_TRY IT_
An exact transcription of all the data is required; the pictures are to be left out.

_DATA FOR THIS TASK_
■ ■ ■
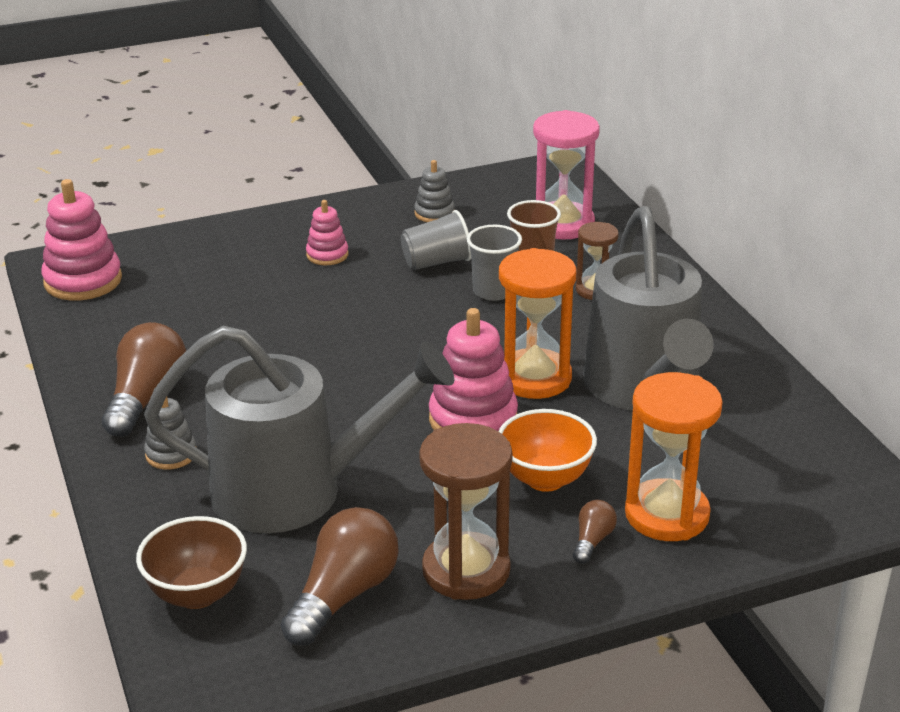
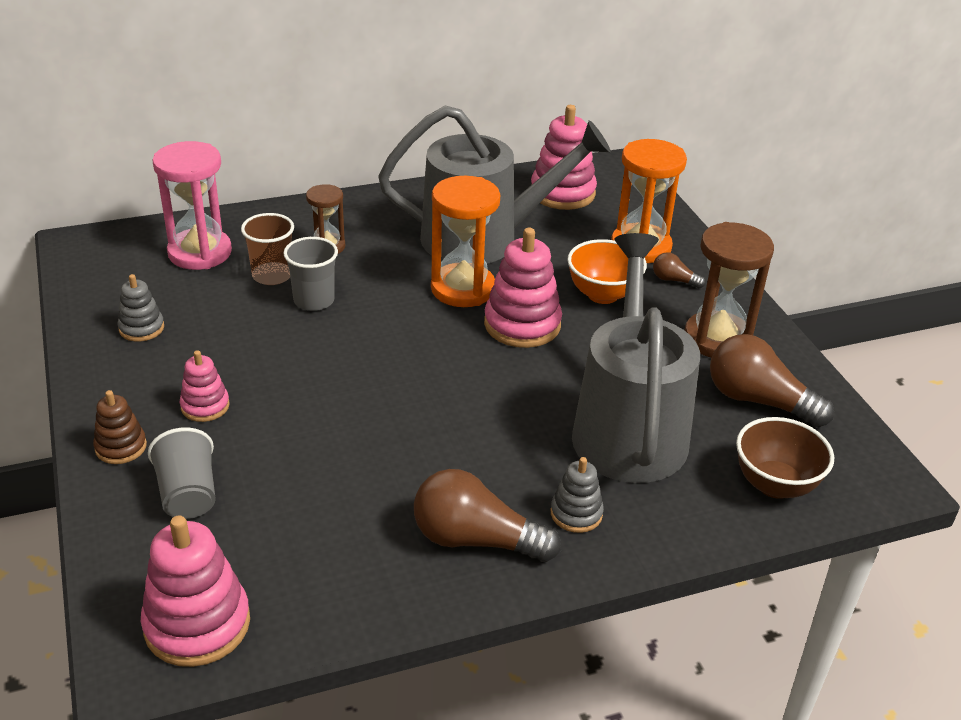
camera: 90 degrees left, 5 degrees up
(276, 227) = (121, 447): none -> brown stacking toy
(436, 262) = (247, 331): grey cup -> grey cup (188, 494)
(783, 449) = (562, 193): none -> pink stacking toy

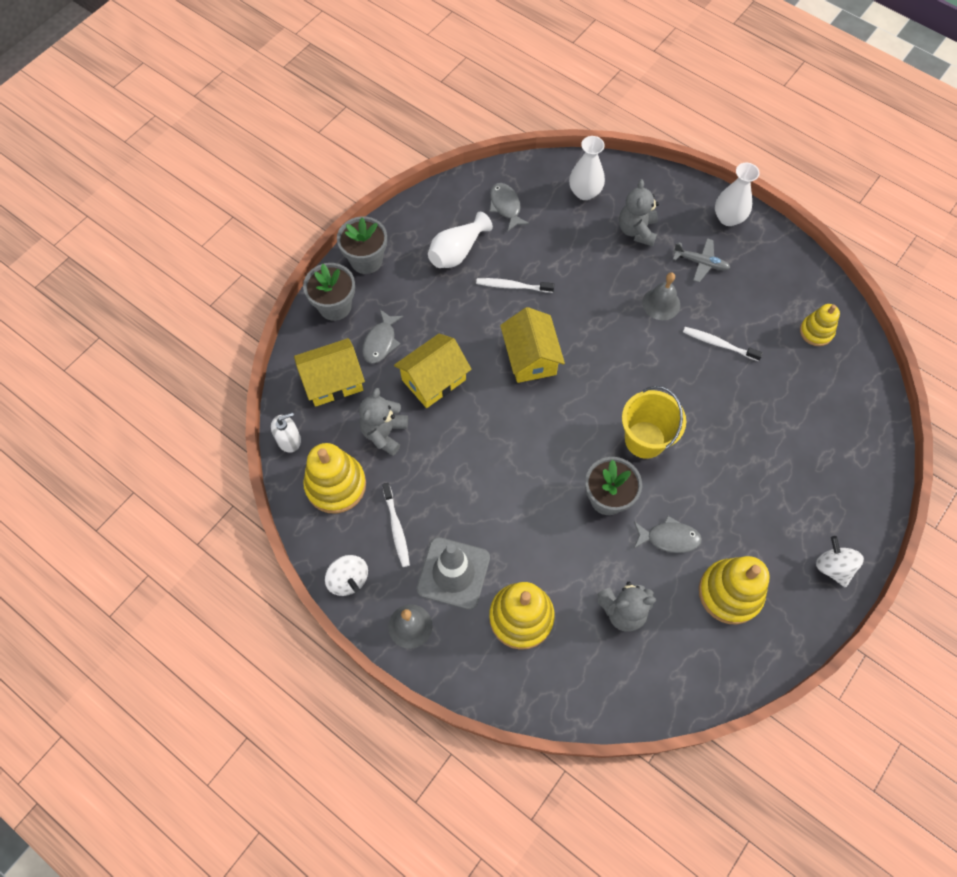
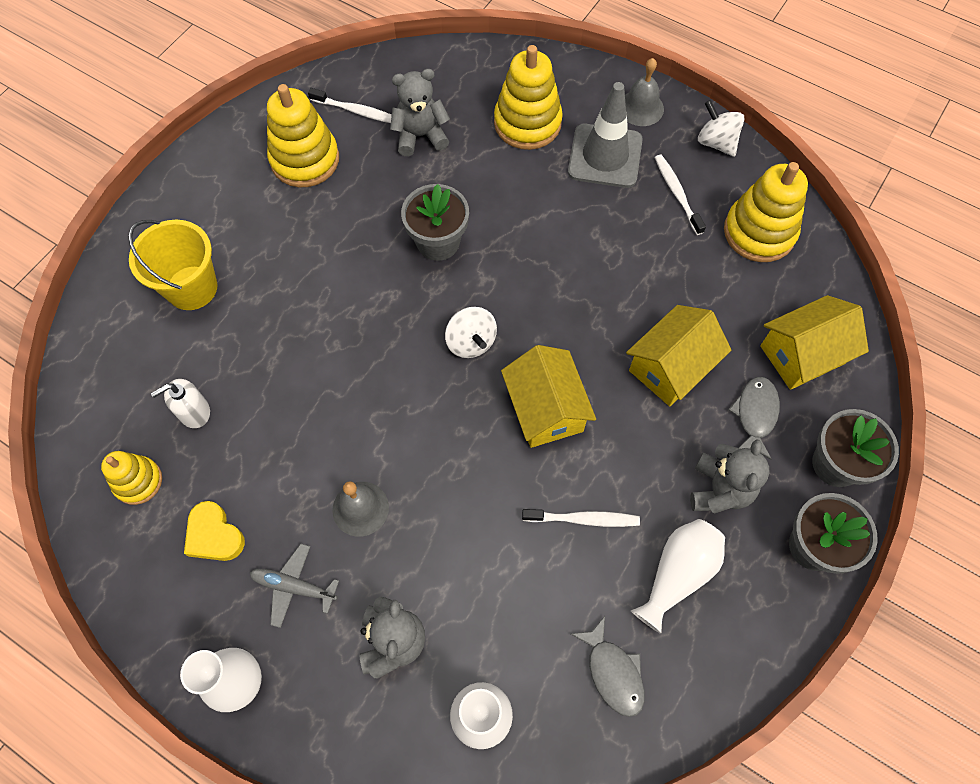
camera: 175 degrees right, 0 degrees up
(289, 440) = (832, 278): white soap dispenser -> white soap dispenser (194, 412)
(384, 433) = (718, 295): grey teddy bear -> grey teddy bear (719, 489)
(645, 439) = (391, 312): yellow bucket -> yellow bucket (192, 288)
(669, 538) = (367, 206): grey fish -> none
(718, 344) = (282, 450): white toothbrush -> white toothbrush (356, 111)
(757, 295) = (214, 535): none -> yellow heart
(833, 567) = (186, 191): white spinning top -> white spinning top (471, 342)

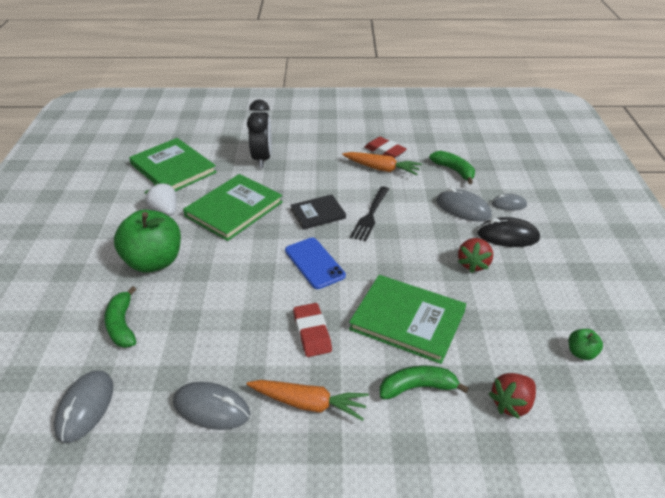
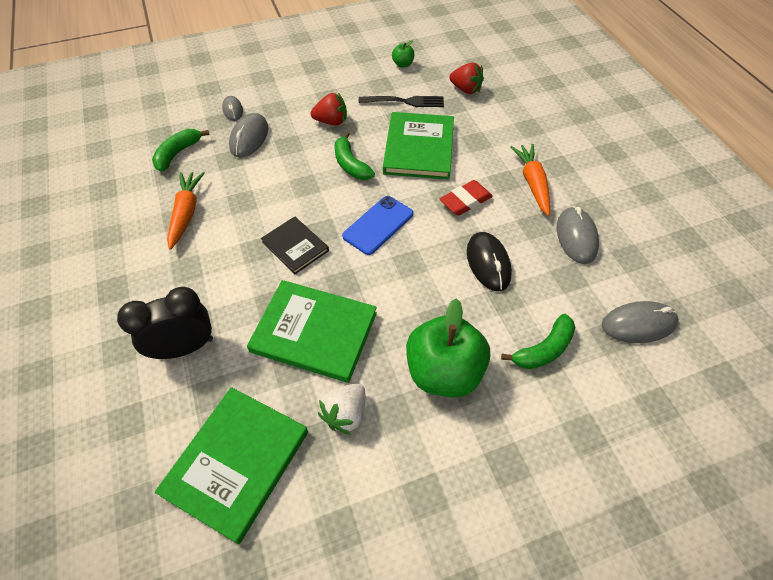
camera: 110 degrees left, 15 degrees up
(370, 215) = (282, 202): black fork -> black fork (404, 102)
(385, 151) = (143, 219): red eraser -> none
(417, 387) = (480, 132): green banana -> green banana (350, 164)
(507, 236) = (283, 106): black mouse -> black mouse (488, 263)

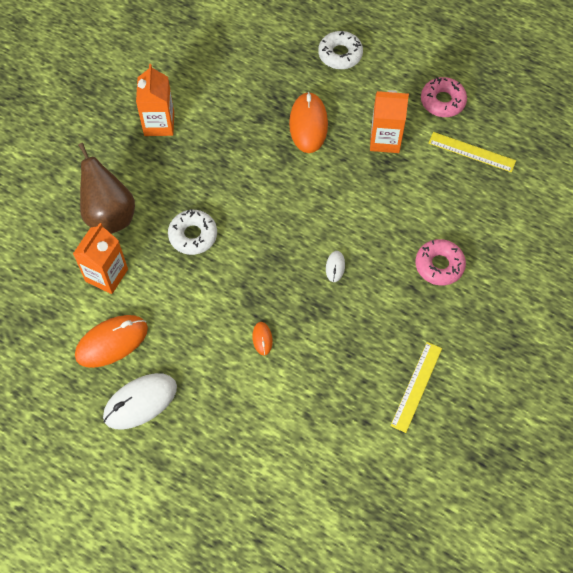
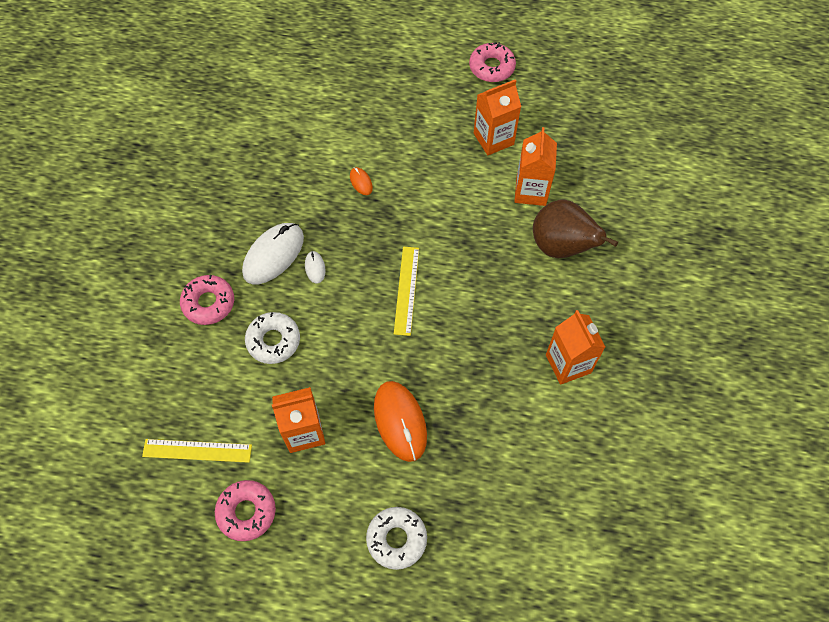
camera: 160 degrees right, 0 degrees up
(67, 431) = (491, 67): none -> pink donut
(112, 342) = (493, 139): orange mouse -> orange carton
(140, 402) = (444, 103): white mouse -> white mouse (273, 255)
(193, 235) = (469, 253): white donut -> white donut (273, 341)
(416, 386) = (207, 186): yellow ruler -> yellow ruler (406, 290)

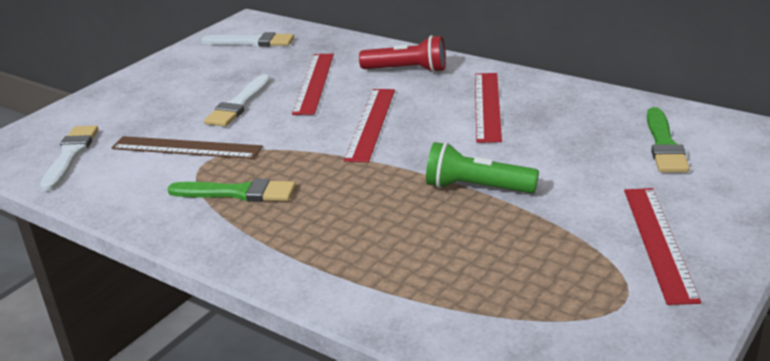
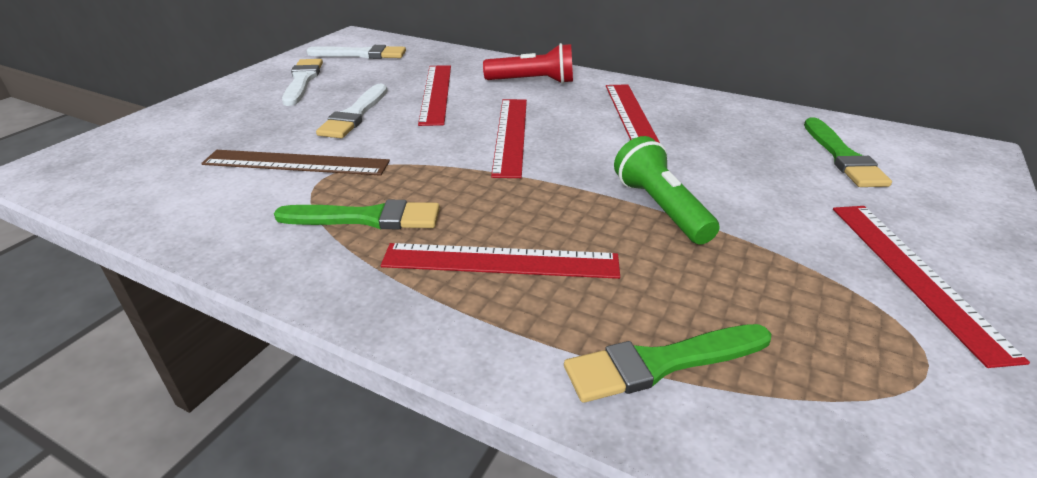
camera: 10 degrees left, 5 degrees up
(70, 155) = (147, 172): white brush -> white brush (302, 80)
(334, 226) = (500, 261): none -> red ruler
(428, 294) = (661, 363): none -> green brush
(476, 188) = (660, 208): green flashlight -> green flashlight turned 60 degrees clockwise

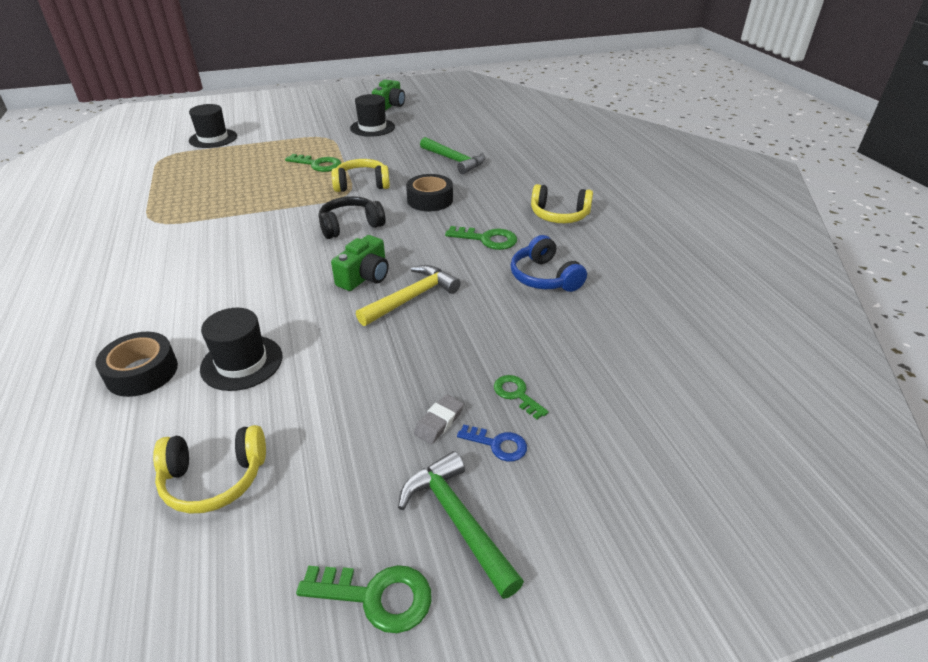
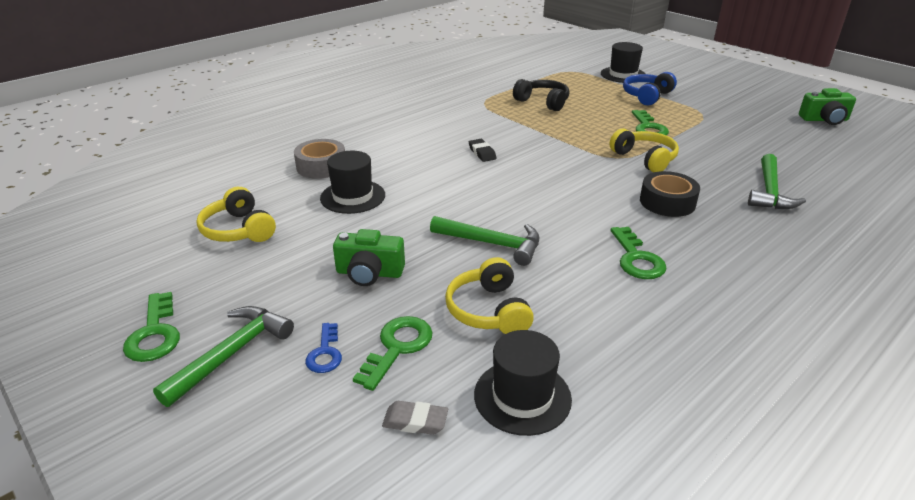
camera: 65 degrees right, 5 degrees down
(142, 372) = (321, 166): black tape -> grey tape
(255, 255) = (482, 153): none -> black eraser
(350, 225) = (569, 177): black headphones -> black headphones (543, 102)
(365, 277) = (500, 210): green camera -> green camera (369, 273)
(372, 127) = (760, 127): black hat -> black hat (522, 396)
(412, 297) = (492, 244): yellow hammer -> green hammer
(439, 422) = (337, 310): grey eraser -> grey eraser (415, 421)
(516, 394) = (397, 347): green key -> green key, size x1.51
(544, 277) = (606, 318): blue headphones -> blue headphones (647, 96)
(559, 215) = (753, 297): yellow headphones -> yellow headphones (488, 310)

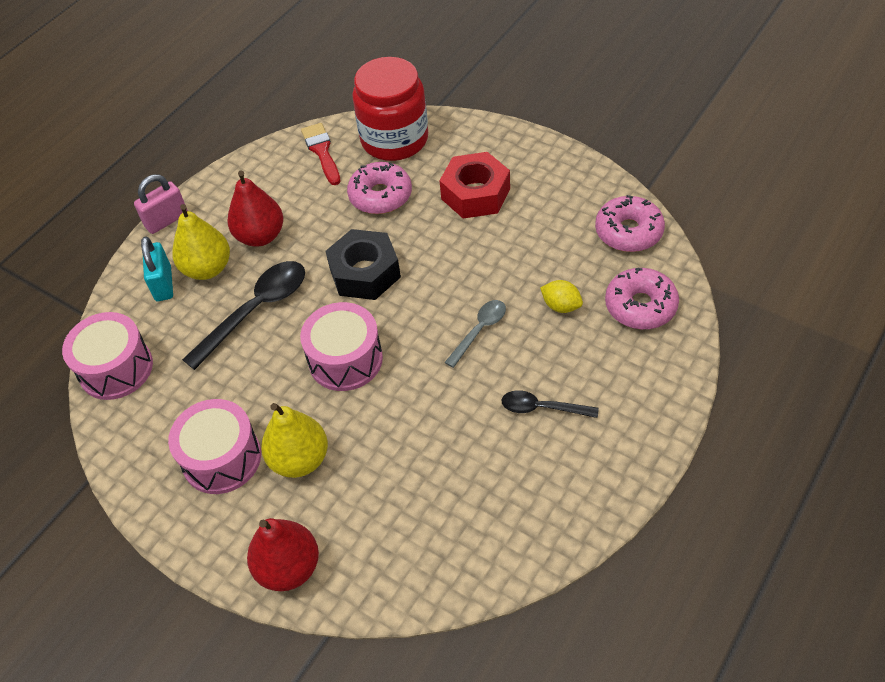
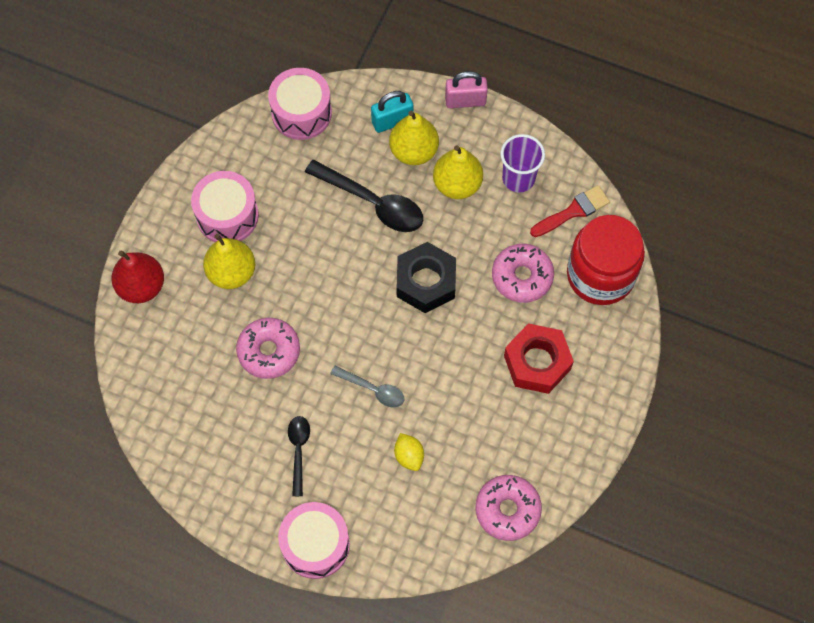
camera: 75 degrees right, 15 degrees up
(166, 220) = (465, 101): pink padlock -> pink padlock turned 45 degrees counterclockwise
(260, 236) = (457, 184): red pear -> yellow pear
(271, 187) = (518, 178): none -> purple cup
(345, 359) = (330, 286): pink drum -> pink drum (315, 544)
(561, 306) = (409, 456): yellow lemon -> yellow lemon turned 45 degrees counterclockwise
(640, 306) = (417, 526): pink donut -> pink donut (269, 351)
■ ■ ■
_WRITTEN ANSWER_
camera: 90 degrees left, 5 degrees up
(276, 227) = (121, 447): none -> brown stacking toy
(436, 262) = (247, 331): grey cup -> grey cup (188, 494)
(783, 449) = (562, 193): none -> pink stacking toy

camera: 175 degrees right, 0 degrees up
(289, 440) = (832, 278): white soap dispenser -> white soap dispenser (194, 412)
(384, 433) = (718, 295): grey teddy bear -> grey teddy bear (719, 489)
(645, 439) = (391, 312): yellow bucket -> yellow bucket (192, 288)
(669, 538) = (367, 206): grey fish -> none
(718, 344) = (282, 450): white toothbrush -> white toothbrush (356, 111)
(757, 295) = (214, 535): none -> yellow heart
(833, 567) = (186, 191): white spinning top -> white spinning top (471, 342)

camera: 110 degrees left, 15 degrees up
(370, 215) = (282, 202): black fork -> black fork (404, 102)
(385, 151) = (143, 219): red eraser -> none
(417, 387) = (480, 132): green banana -> green banana (350, 164)
(507, 236) = (283, 106): black mouse -> black mouse (488, 263)

camera: 160 degrees right, 0 degrees up
(67, 431) = (491, 67): none -> pink donut
(112, 342) = (493, 139): orange mouse -> orange carton
(140, 402) = (444, 103): white mouse -> white mouse (273, 255)
(193, 235) = (469, 253): white donut -> white donut (273, 341)
(416, 386) = (207, 186): yellow ruler -> yellow ruler (406, 290)

camera: 10 degrees left, 5 degrees up
(70, 155) = (147, 172): white brush -> white brush (302, 80)
(334, 226) = (500, 261): none -> red ruler
(428, 294) = (661, 363): none -> green brush
(476, 188) = (660, 208): green flashlight -> green flashlight turned 60 degrees clockwise

camera: 65 degrees right, 5 degrees down
(142, 372) = (321, 166): black tape -> grey tape
(255, 255) = (482, 153): none -> black eraser
(350, 225) = (569, 177): black headphones -> black headphones (543, 102)
(365, 277) = (500, 210): green camera -> green camera (369, 273)
(372, 127) = (760, 127): black hat -> black hat (522, 396)
(412, 297) = (492, 244): yellow hammer -> green hammer
(439, 422) = (337, 310): grey eraser -> grey eraser (415, 421)
(516, 394) = (397, 347): green key -> green key, size x1.51
(544, 277) = (606, 318): blue headphones -> blue headphones (647, 96)
(559, 215) = (753, 297): yellow headphones -> yellow headphones (488, 310)

camera: 75 degrees right, 15 degrees up
(166, 220) = (465, 101): pink padlock -> pink padlock turned 45 degrees counterclockwise
(260, 236) = (457, 184): red pear -> yellow pear
(271, 187) = (518, 178): none -> purple cup
(345, 359) = (330, 286): pink drum -> pink drum (315, 544)
(561, 306) = (409, 456): yellow lemon -> yellow lemon turned 45 degrees counterclockwise
(640, 306) = (417, 526): pink donut -> pink donut (269, 351)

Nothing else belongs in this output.